Records from a data source:
....
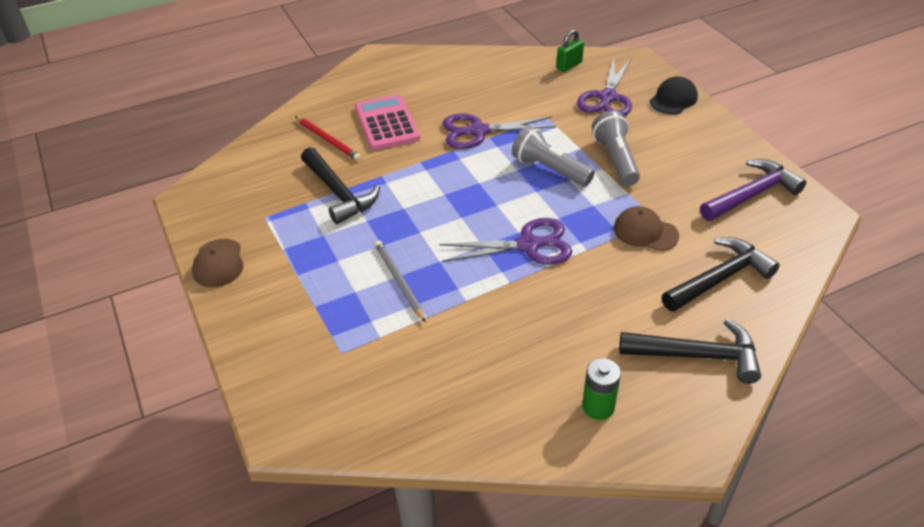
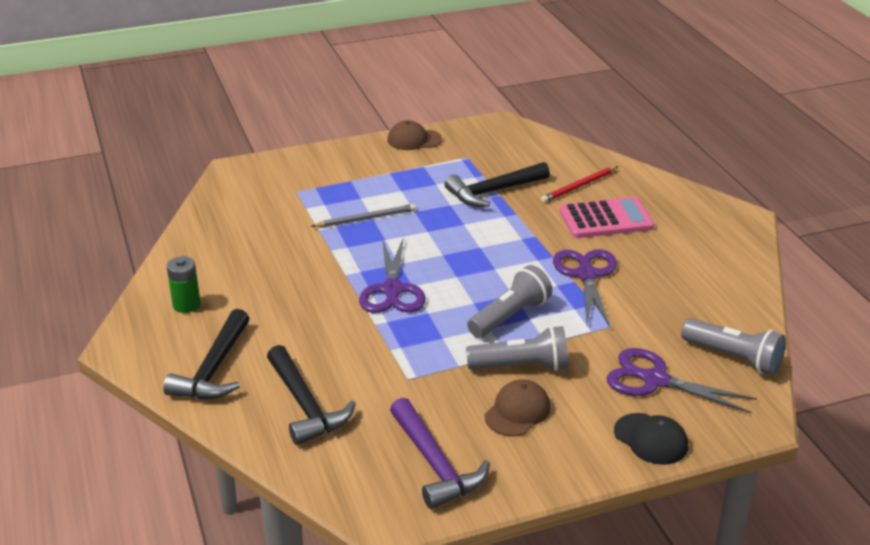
camera: 95 degrees right, 10 degrees down
(569, 65) = (734, 358): green padlock -> grey flashlight
(645, 232) = (391, 367): brown cap -> brown cap (517, 411)

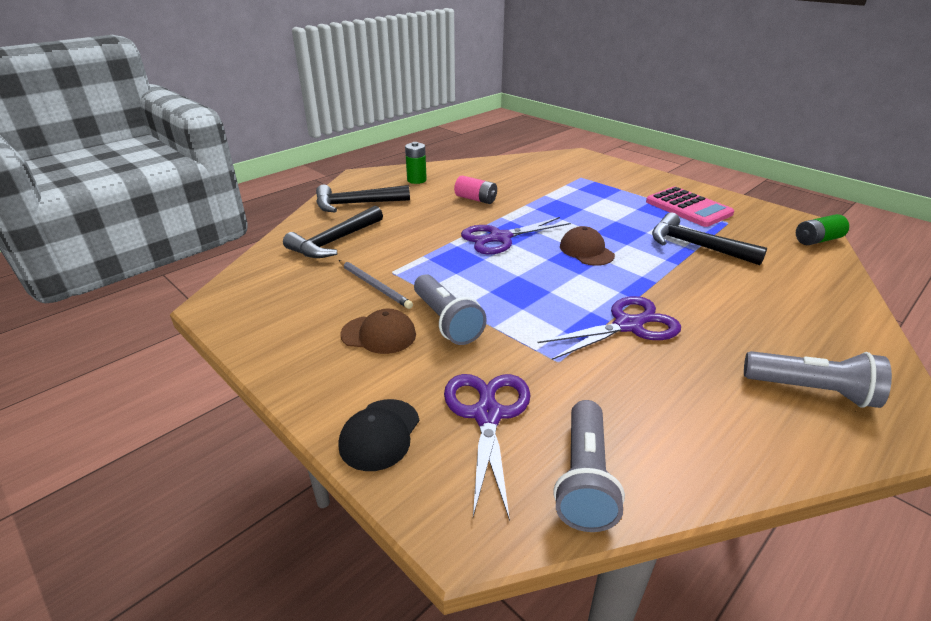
camera: 65 degrees right, 0 degrees up
(286, 277) = (476, 199): none -> pink battery
(366, 218) = (580, 206): grey pencil -> grey pencil (374, 286)
(414, 140) = (715, 197): brown cap -> brown cap (586, 251)
(435, 464) = (287, 310): purple hammer -> none
(510, 316) = (516, 298): grey flashlight -> grey flashlight (812, 391)
(528, 134) = (817, 240): none -> green battery
(579, 186) = (776, 286): red pencil -> none
(606, 219) = (743, 315): pink calculator -> pink calculator (688, 208)

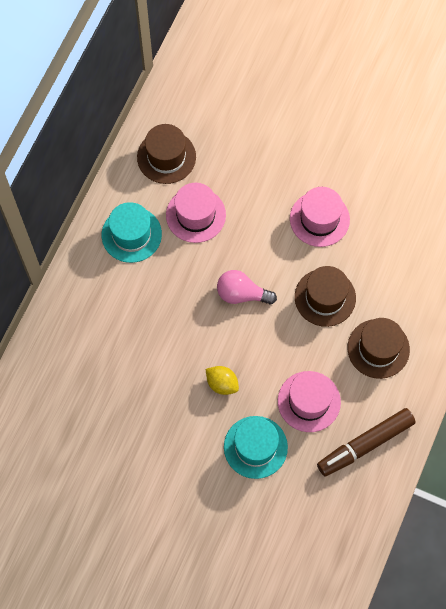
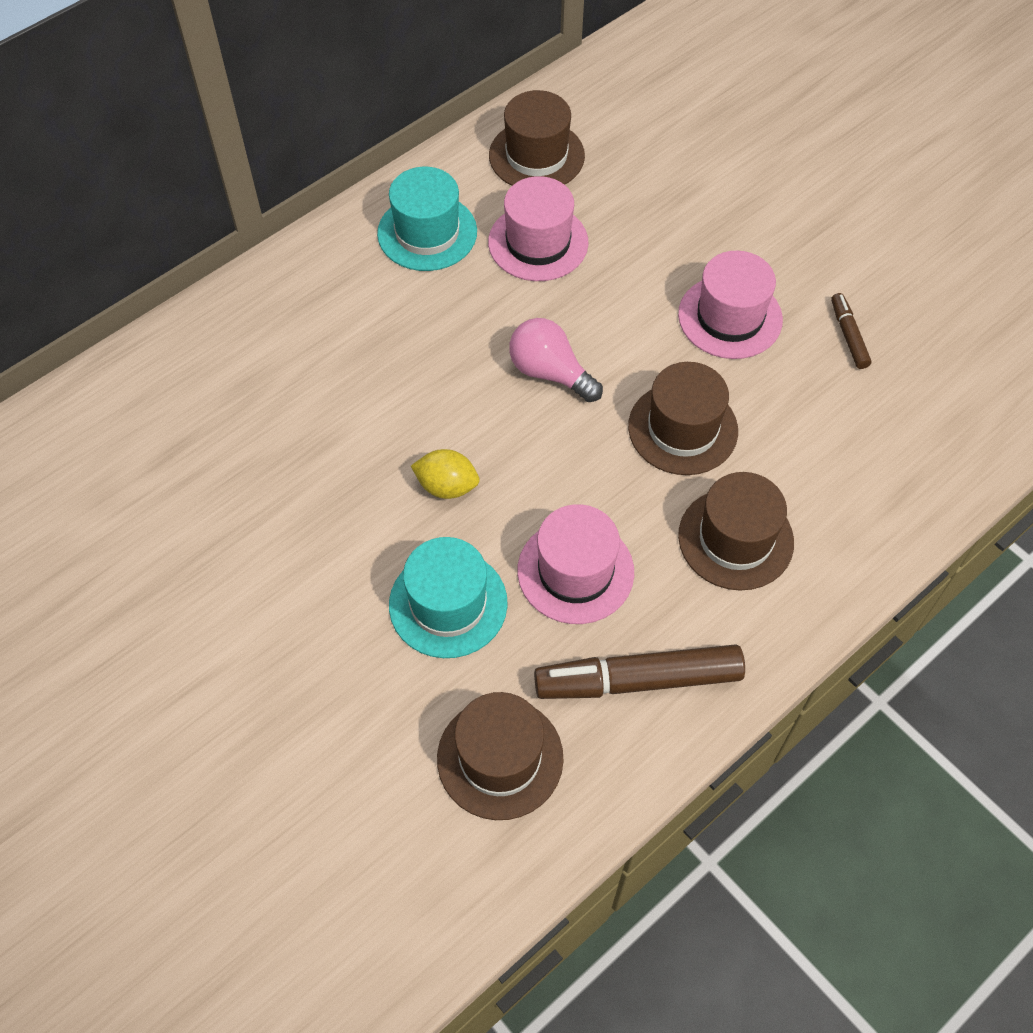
camera: 25 degrees right, 10 degrees down
(222, 383) = (447, 486): yellow lemon -> yellow lemon turned 45 degrees counterclockwise
(319, 513) = (500, 758): none -> brown hat
(385, 204) = (848, 335): none -> brown marker

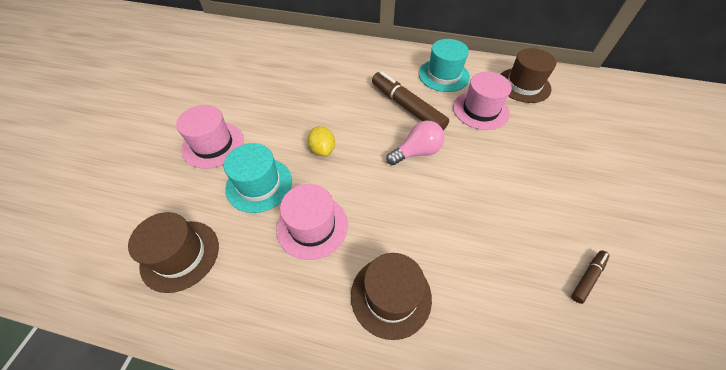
camera: 55 degrees right, 5 degrees down
(550, 372) = (417, 152): pink light bulb -> pink light bulb turned 60 degrees clockwise
(638, 680) = (262, 297): brown marker -> brown marker (407, 107)
(683, 428) = (438, 226): brown hat -> none
(730, 317) = (528, 207): pink hat -> pink hat (213, 144)

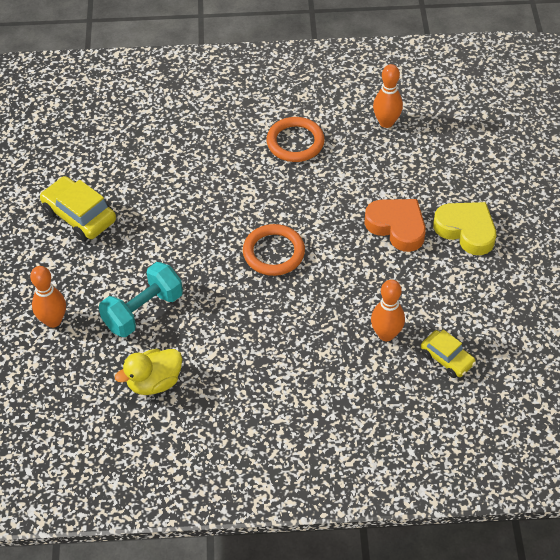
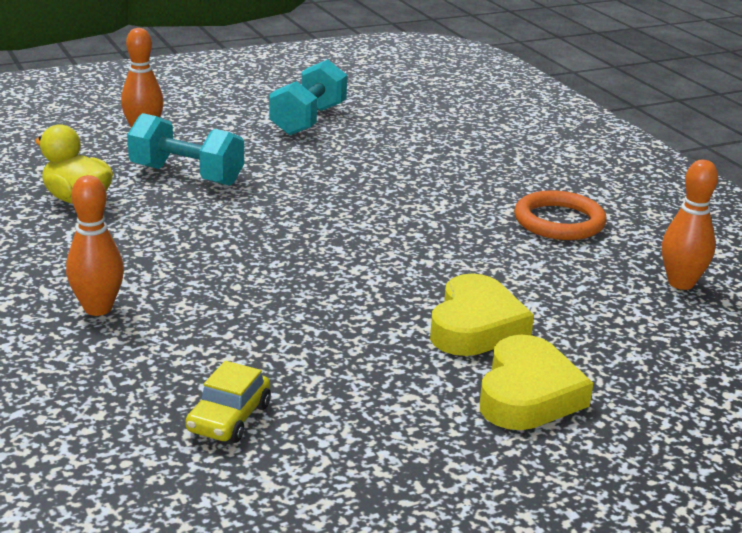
camera: 65 degrees right, 25 degrees down
(79, 215) = (308, 120): yellow car -> turquoise dumbbell
(273, 252) = (343, 238): orange ring -> none
(386, 334) = (248, 351): orange bowling pin -> orange bowling pin (98, 308)
(397, 227) = (475, 326): orange heart -> yellow heart

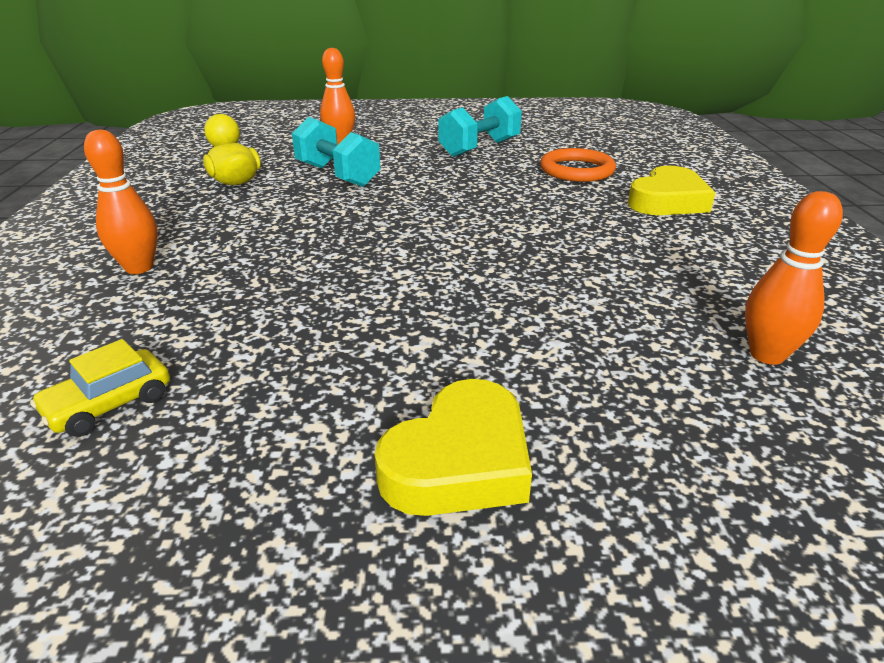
camera: 25 degrees right, 5 degrees up
(475, 326) = (469, 356): yellow heart -> yellow heart (667, 201)
(559, 221) = (654, 260): orange ring -> orange ring (577, 170)

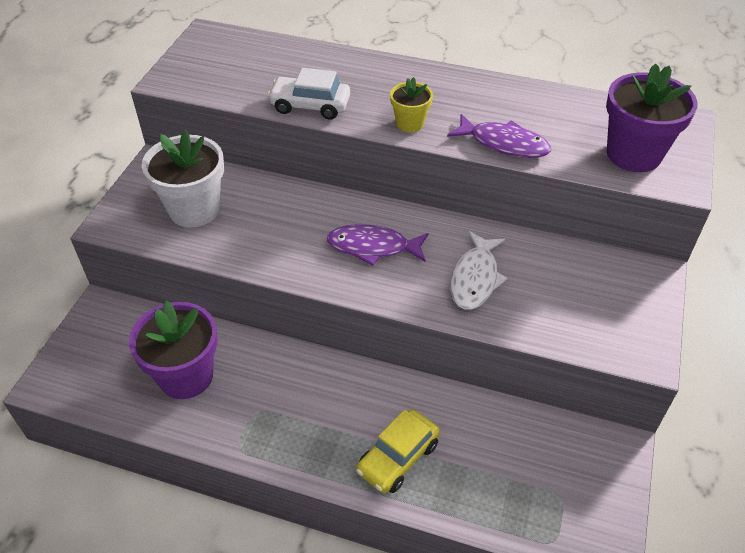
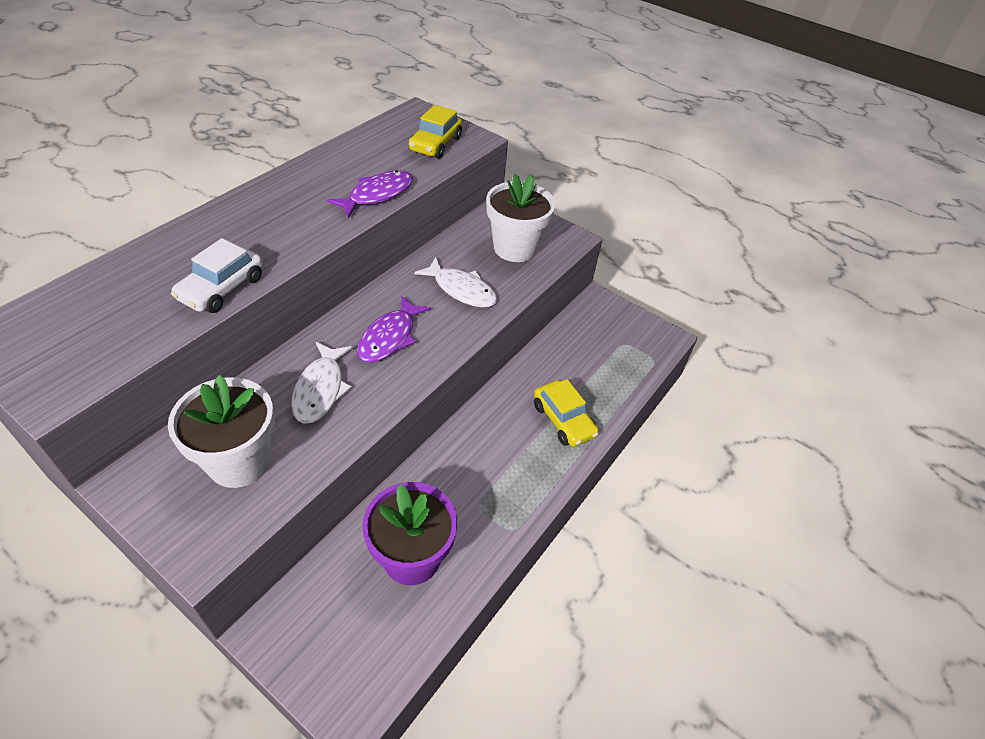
camera: 75 degrees left, 0 degrees up
(286, 225) = (320, 389): none -> white fish
(410, 123) = (308, 234): yellow flower pot -> none
(580, 304) = (515, 248): none -> white flower pot
(633, 154) = (435, 144): purple flower pot -> yellow car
....
• _Instructions for the task_: What must be output is the exact run of lines from the one holding "(79, 215) = (308, 120): yellow" through the end of the entries above, both ends included, minus the pictures.

• _Written response_:
(79, 215) = (308, 120): yellow car -> turquoise dumbbell
(273, 252) = (343, 238): orange ring -> none
(386, 334) = (248, 351): orange bowling pin -> orange bowling pin (98, 308)
(397, 227) = (475, 326): orange heart -> yellow heart

camera: 25 degrees right, 5 degrees up
(475, 326) = (469, 356): yellow heart -> yellow heart (667, 201)
(559, 221) = (654, 260): orange ring -> orange ring (577, 170)

camera: 75 degrees left, 0 degrees up
(286, 225) = (320, 389): none -> white fish
(410, 123) = (308, 234): yellow flower pot -> none
(580, 304) = (515, 248): none -> white flower pot
(633, 154) = (435, 144): purple flower pot -> yellow car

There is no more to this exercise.